**What the task asks:**
Only the lines from the one containing "CN1 pin 1: VA -> DGND" to the end of the records belong in the output; print them exactly.

**Data records:**
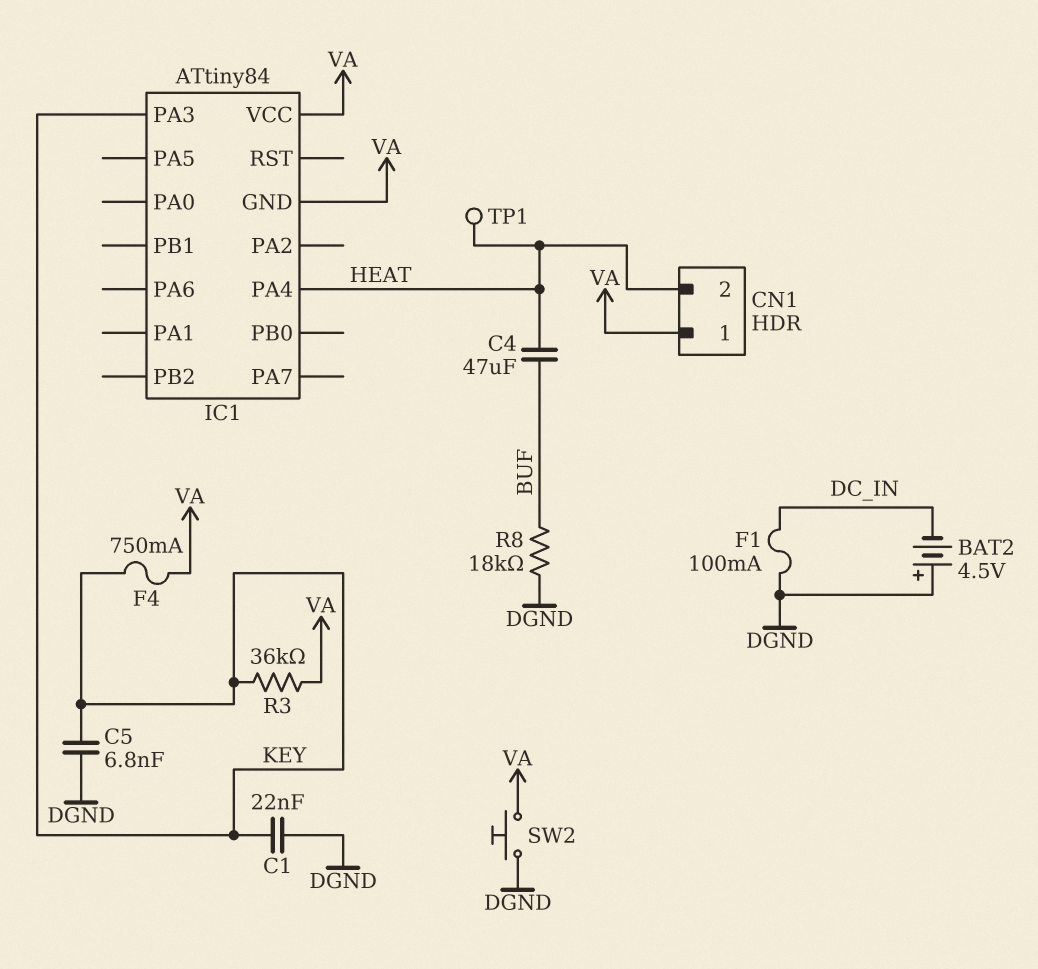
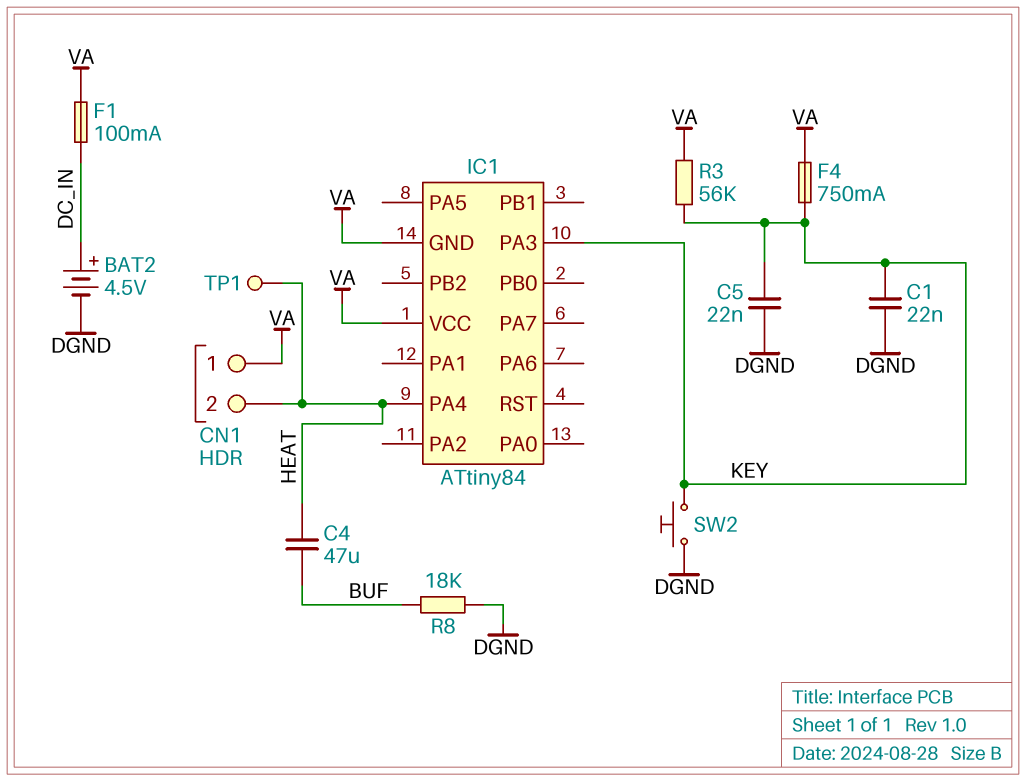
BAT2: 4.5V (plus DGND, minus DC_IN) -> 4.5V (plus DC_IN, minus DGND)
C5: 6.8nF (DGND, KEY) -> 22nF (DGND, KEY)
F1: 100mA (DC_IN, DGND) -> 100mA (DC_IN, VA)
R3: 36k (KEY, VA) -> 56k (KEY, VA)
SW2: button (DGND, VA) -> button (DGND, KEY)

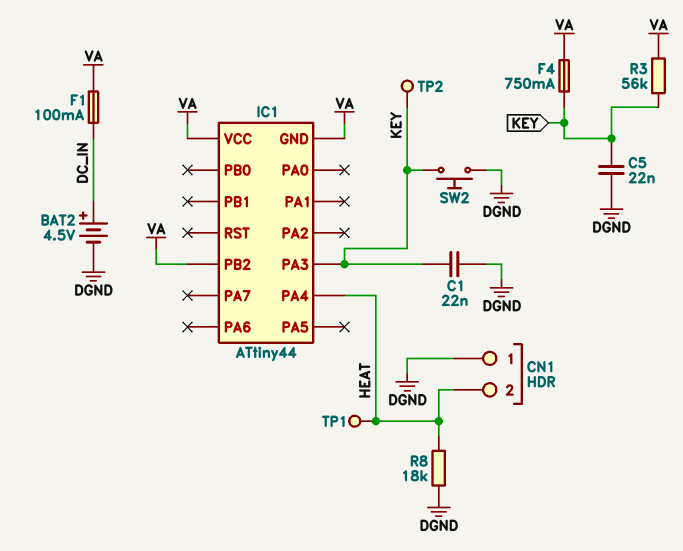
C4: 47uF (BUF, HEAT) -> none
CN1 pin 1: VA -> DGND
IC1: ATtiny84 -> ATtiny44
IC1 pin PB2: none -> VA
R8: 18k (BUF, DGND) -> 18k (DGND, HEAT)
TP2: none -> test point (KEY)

**Result for this exercise:**
CN1 pin 1: VA -> DGND
IC1: ATtiny84 -> ATtiny44
IC1 pin PB2: none -> VA
R8: 18k (BUF, DGND) -> 18k (DGND, HEAT)
TP2: none -> test point (KEY)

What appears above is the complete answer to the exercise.